Exercise data -
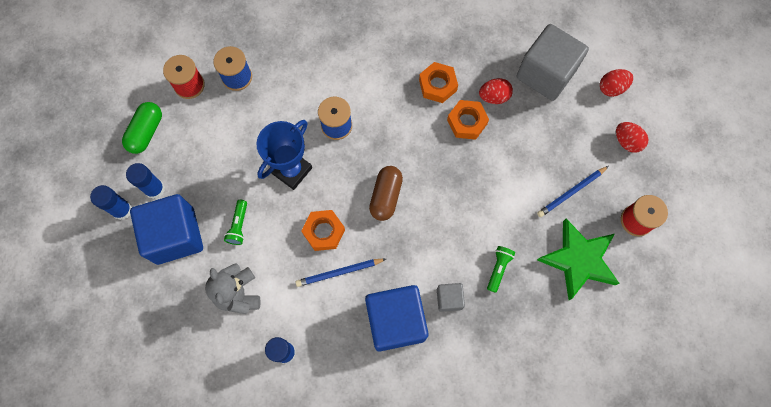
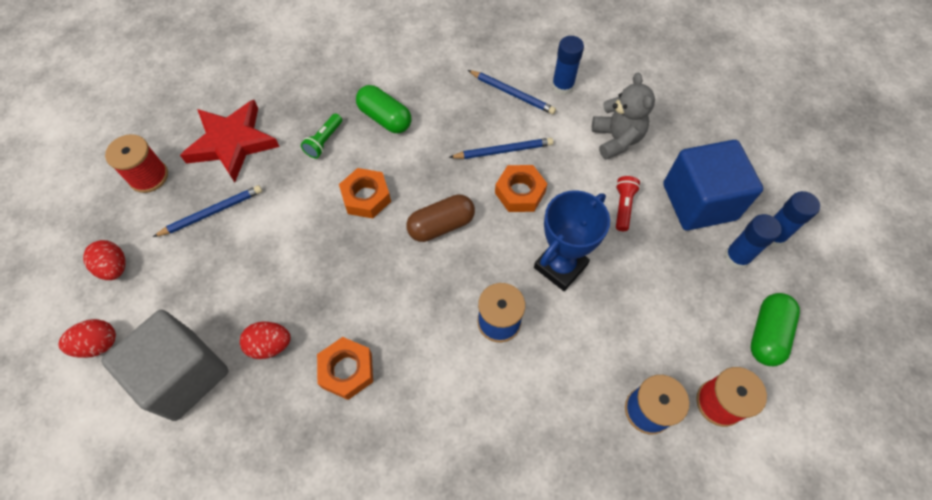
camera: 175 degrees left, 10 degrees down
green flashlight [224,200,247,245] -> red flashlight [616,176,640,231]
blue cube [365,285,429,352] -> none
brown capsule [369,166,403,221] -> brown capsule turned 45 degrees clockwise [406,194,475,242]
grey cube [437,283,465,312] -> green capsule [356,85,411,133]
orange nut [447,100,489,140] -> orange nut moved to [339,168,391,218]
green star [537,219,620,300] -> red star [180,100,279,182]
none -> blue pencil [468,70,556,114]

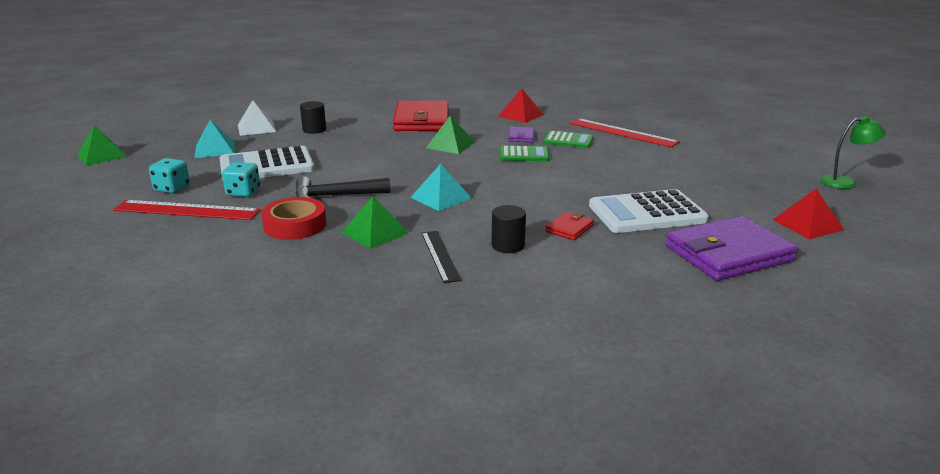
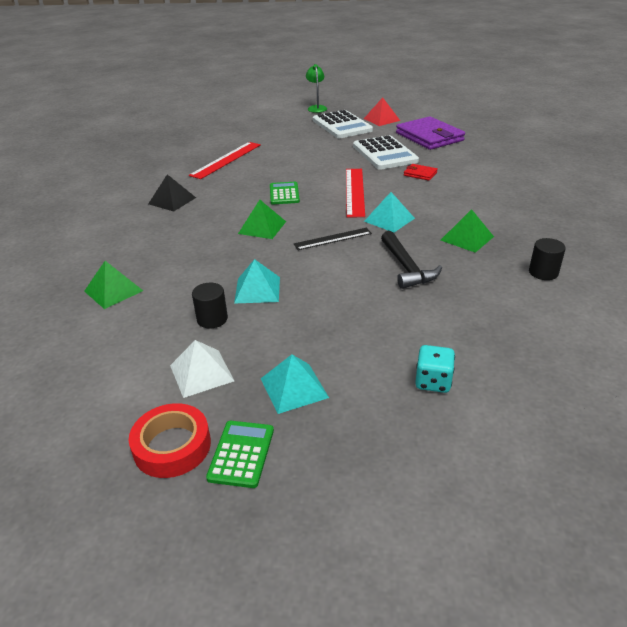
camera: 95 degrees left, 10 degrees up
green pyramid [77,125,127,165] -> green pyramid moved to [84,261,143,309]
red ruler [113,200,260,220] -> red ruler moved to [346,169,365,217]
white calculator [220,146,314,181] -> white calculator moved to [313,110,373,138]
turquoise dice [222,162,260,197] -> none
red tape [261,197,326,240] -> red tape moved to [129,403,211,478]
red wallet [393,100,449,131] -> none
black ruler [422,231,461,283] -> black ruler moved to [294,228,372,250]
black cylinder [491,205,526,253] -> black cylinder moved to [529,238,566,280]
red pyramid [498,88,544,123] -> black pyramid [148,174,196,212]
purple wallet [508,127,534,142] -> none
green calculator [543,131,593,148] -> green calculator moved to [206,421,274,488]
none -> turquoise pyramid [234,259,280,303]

--

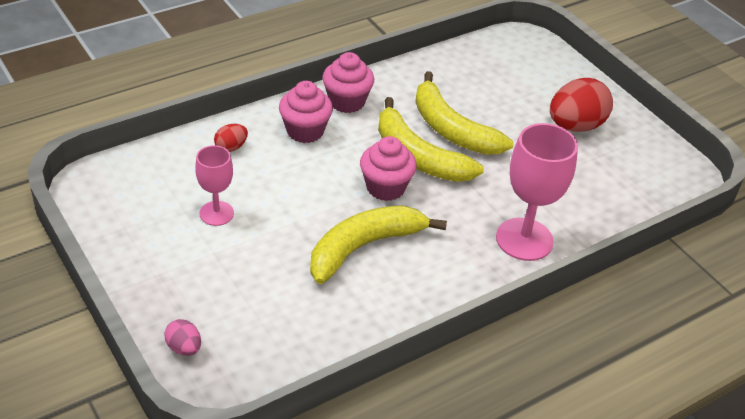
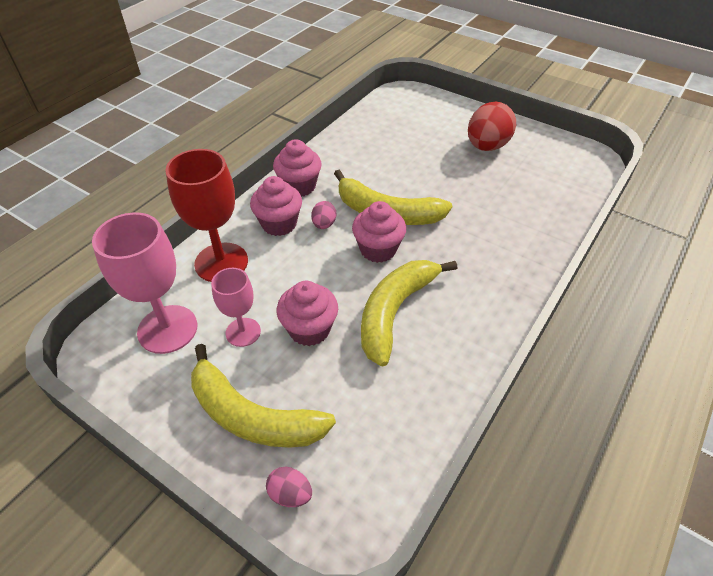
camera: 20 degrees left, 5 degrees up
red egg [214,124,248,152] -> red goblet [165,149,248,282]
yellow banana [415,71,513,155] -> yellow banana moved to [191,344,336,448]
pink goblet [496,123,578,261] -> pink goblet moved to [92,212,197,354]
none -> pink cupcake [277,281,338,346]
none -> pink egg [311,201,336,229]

---

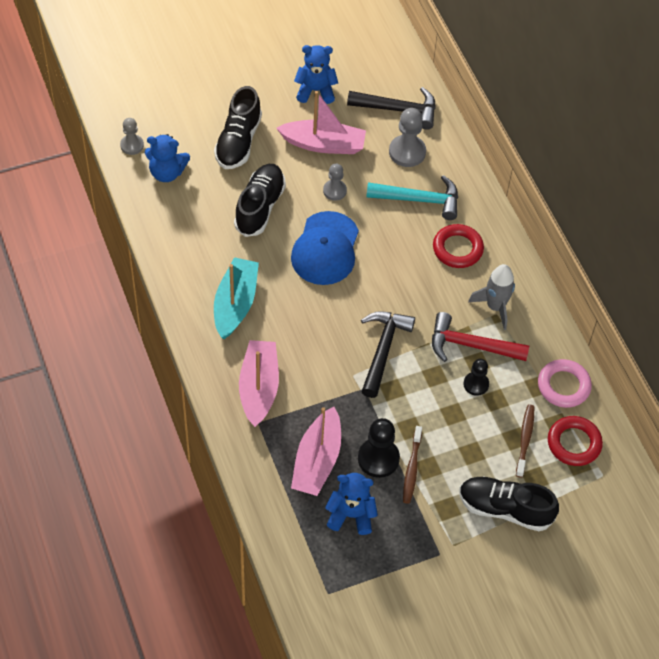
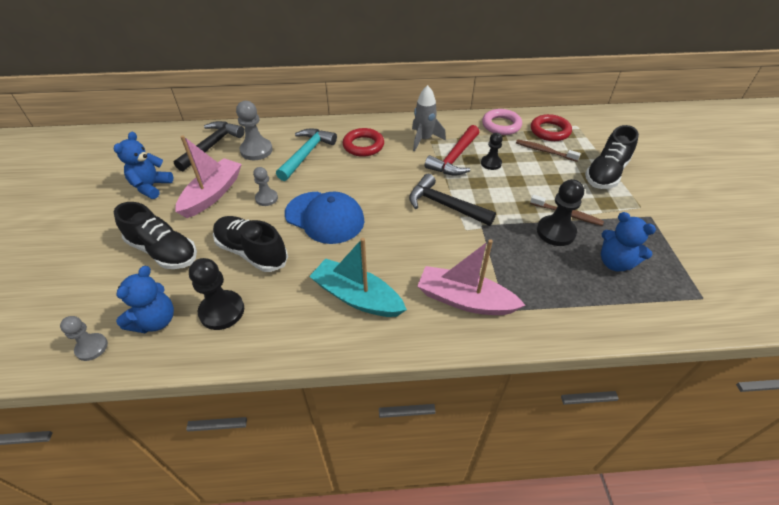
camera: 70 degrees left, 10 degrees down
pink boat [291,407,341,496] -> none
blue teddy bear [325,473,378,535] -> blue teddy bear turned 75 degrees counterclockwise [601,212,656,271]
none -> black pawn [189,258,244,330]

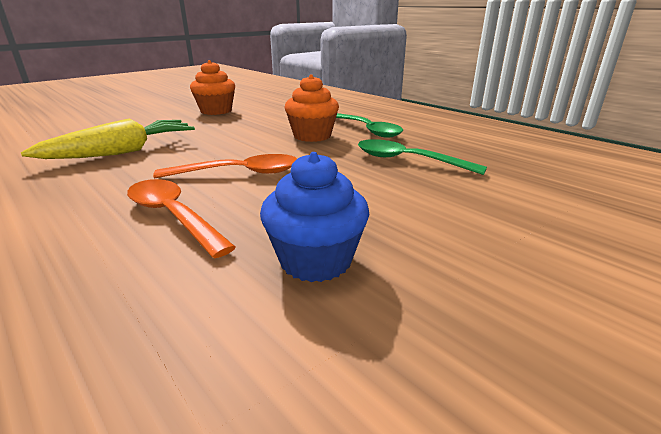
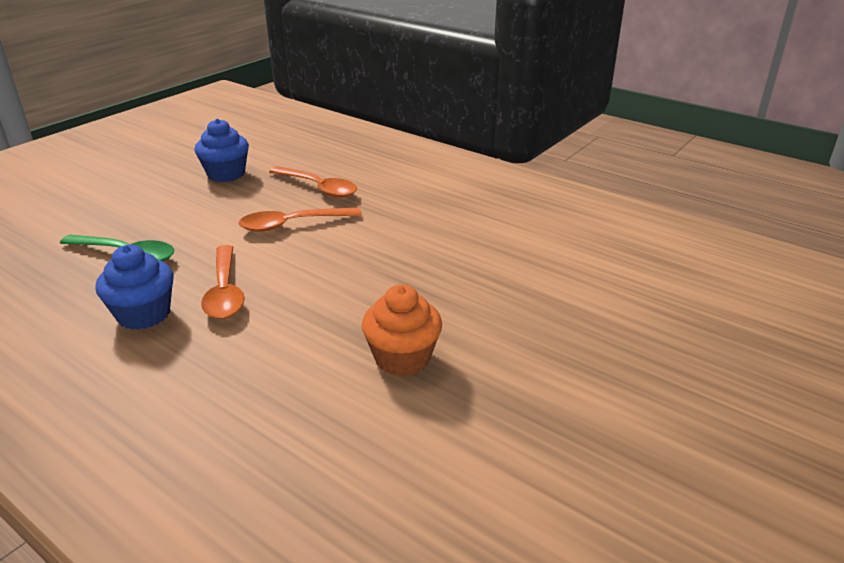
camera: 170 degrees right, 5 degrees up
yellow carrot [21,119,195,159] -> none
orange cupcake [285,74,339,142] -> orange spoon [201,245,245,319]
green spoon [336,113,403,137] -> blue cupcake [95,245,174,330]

What to work on -
Using the records above, write out exactly the lines between the one holding "camera: 175 degrees left, 10 degrees down" and the one holding "brown capsule [369,166,403,221]", inclusive; leave everything else out.

Response below -
camera: 175 degrees left, 10 degrees down
green flashlight [224,200,247,245] -> red flashlight [616,176,640,231]
blue cube [365,285,429,352] -> none
brown capsule [369,166,403,221] -> brown capsule turned 45 degrees clockwise [406,194,475,242]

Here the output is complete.